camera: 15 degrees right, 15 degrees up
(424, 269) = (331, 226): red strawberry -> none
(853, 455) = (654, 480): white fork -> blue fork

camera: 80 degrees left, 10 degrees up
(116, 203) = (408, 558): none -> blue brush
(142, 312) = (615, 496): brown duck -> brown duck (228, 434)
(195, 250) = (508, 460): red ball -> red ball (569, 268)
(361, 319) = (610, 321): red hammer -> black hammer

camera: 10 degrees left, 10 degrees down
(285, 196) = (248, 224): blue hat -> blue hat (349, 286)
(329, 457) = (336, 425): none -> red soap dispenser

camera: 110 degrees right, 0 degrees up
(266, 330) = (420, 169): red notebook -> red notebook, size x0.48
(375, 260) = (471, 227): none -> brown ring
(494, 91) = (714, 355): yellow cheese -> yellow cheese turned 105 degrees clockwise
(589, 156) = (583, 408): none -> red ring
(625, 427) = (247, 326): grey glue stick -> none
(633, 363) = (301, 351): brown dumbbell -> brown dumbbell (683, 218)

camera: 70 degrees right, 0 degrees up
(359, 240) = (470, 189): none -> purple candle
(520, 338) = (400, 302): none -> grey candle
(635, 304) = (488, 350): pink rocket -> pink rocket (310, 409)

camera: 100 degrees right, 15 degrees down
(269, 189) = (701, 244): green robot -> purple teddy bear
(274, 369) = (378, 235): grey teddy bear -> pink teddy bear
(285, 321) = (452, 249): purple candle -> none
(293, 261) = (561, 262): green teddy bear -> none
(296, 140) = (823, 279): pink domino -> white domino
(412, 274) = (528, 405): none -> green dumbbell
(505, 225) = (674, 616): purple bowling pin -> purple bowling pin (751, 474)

● DIRECTIONS FOR THIS TASK
Lines of the material that hold the word "none" should be counted, and the number alone given.

● ANSWER FOR THE TASK
11